What needs to be done: Your job with the data below is to output exactly the lines from the one holding "(136, 281) = (271, 164): pink" down to the one holding "(556, 264) = (507, 385): pink plate -> none", both included, and no others.

Information given:

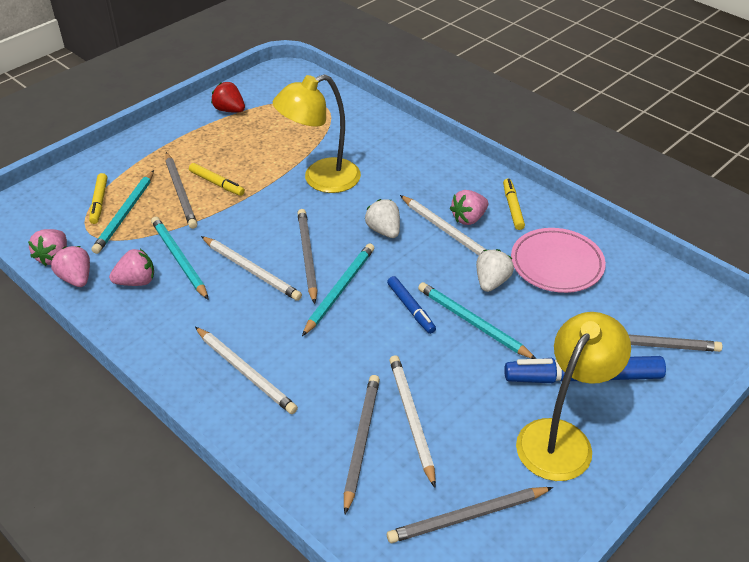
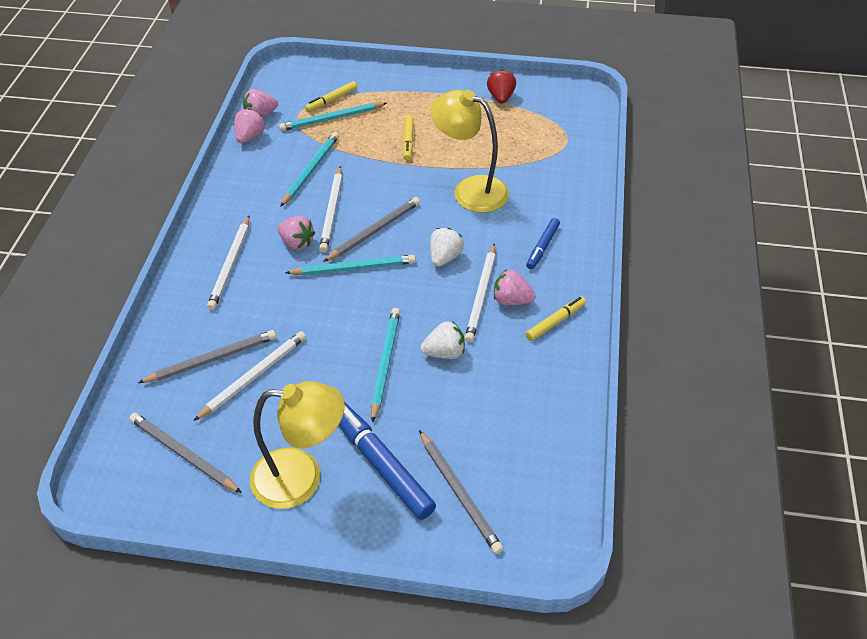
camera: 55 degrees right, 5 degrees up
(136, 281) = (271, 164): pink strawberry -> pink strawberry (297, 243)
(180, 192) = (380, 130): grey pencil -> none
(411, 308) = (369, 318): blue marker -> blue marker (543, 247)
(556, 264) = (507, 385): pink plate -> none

---

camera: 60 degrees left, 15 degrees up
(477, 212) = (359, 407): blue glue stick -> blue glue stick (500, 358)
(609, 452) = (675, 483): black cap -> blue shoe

--

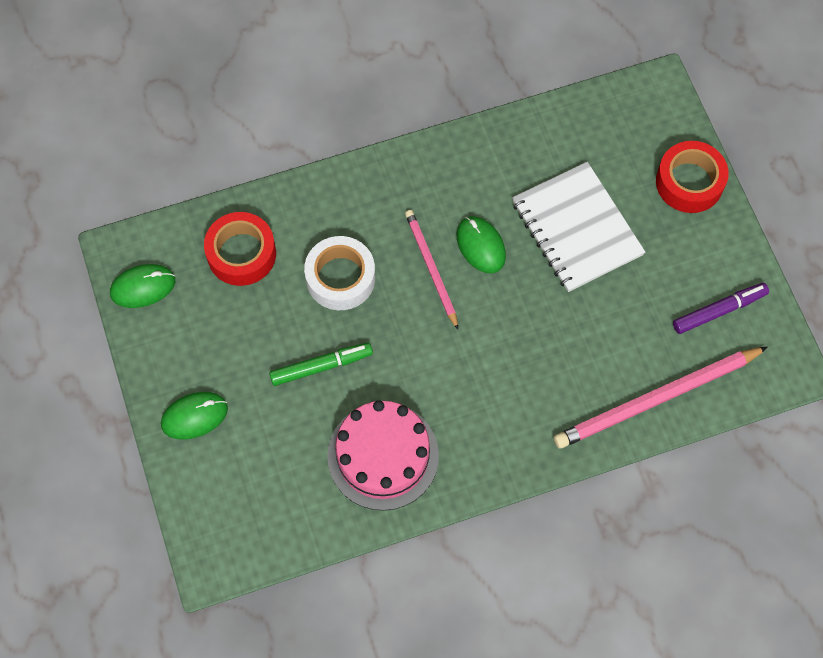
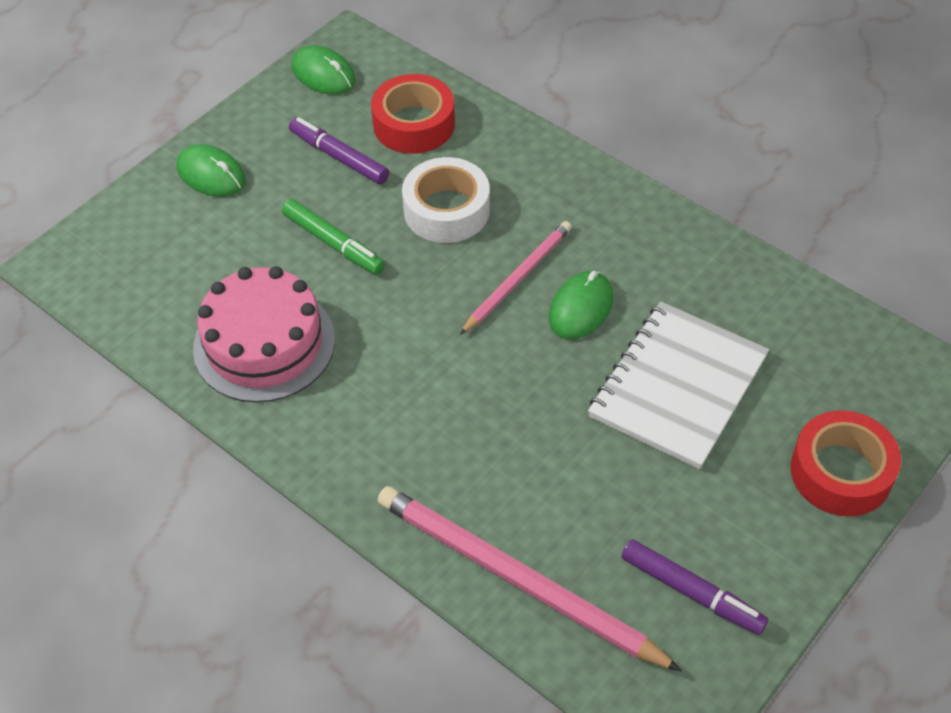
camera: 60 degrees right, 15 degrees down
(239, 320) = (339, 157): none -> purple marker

Exercise response:
(136, 281) = (271, 164): pink strawberry -> pink strawberry (297, 243)
(180, 192) = (380, 130): grey pencil -> none
(411, 308) = (369, 318): blue marker -> blue marker (543, 247)
(556, 264) = (507, 385): pink plate -> none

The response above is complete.